#### What to do:
Leave every picture out, and write out the remaining entries exactly.
Segment Start: Data records
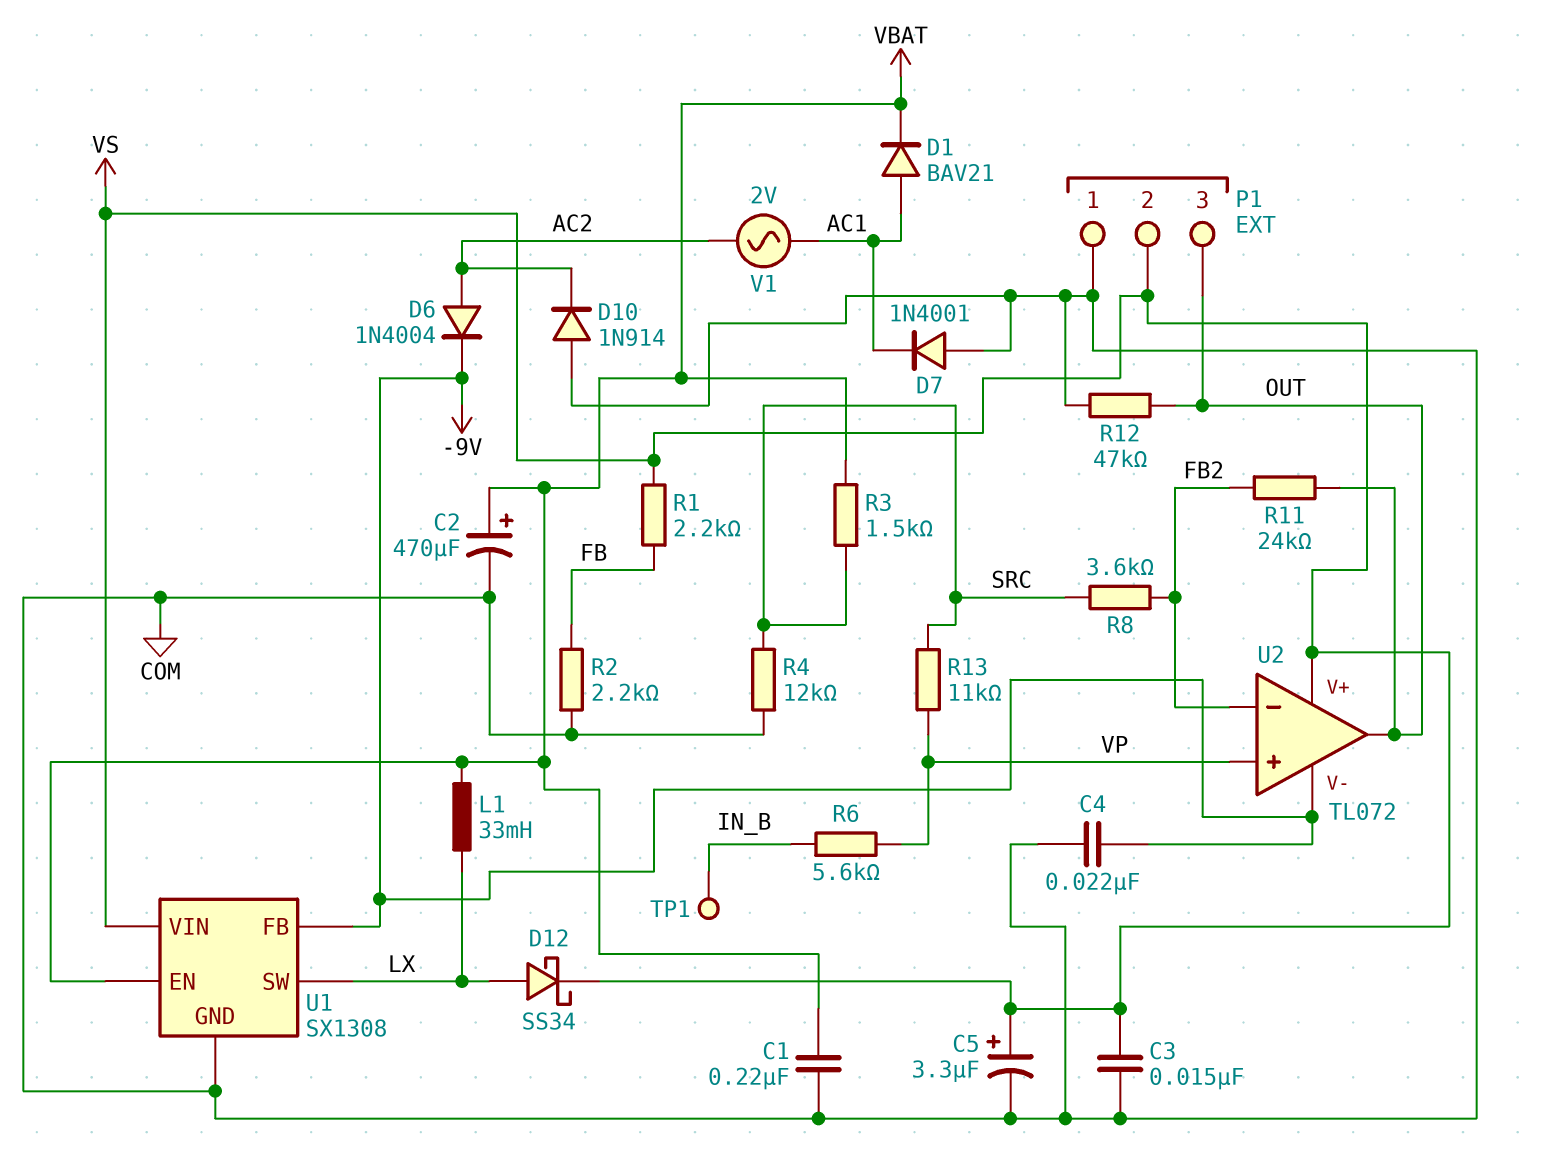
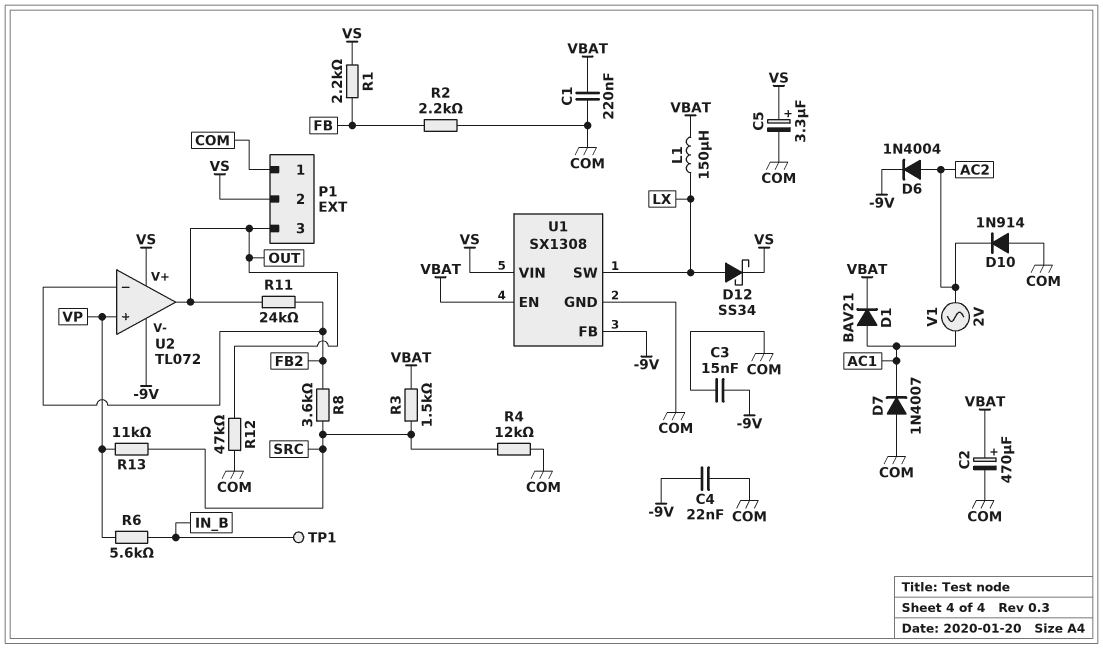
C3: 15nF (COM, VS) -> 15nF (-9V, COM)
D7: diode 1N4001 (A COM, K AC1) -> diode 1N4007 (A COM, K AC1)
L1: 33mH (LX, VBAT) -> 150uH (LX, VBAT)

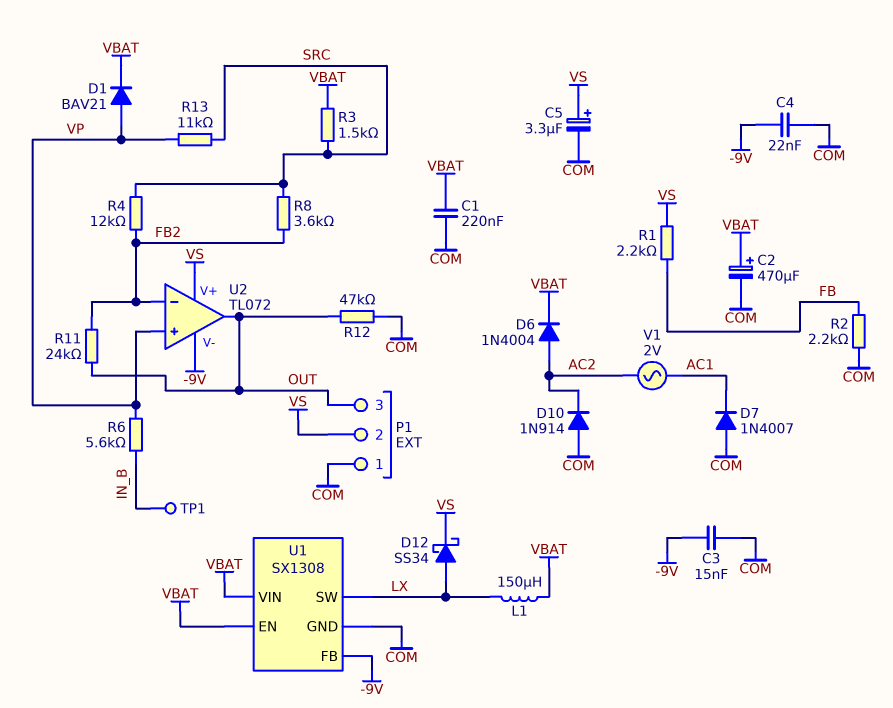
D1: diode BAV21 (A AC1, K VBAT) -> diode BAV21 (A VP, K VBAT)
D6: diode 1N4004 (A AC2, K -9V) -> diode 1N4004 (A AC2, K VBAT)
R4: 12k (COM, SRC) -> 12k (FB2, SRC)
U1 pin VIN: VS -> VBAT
Segment End: Data records
#### Exercise answer:
C3: 15nF (COM, VS) -> 15nF (-9V, COM)
D7: diode 1N4001 (A COM, K AC1) -> diode 1N4007 (A COM, K AC1)
L1: 33mH (LX, VBAT) -> 150uH (LX, VBAT)

D1: diode BAV21 (A AC1, K VBAT) -> diode BAV21 (A VP, K VBAT)
D6: diode 1N4004 (A AC2, K -9V) -> diode 1N4004 (A AC2, K VBAT)
R4: 12k (COM, SRC) -> 12k (FB2, SRC)
U1 pin VIN: VS -> VBAT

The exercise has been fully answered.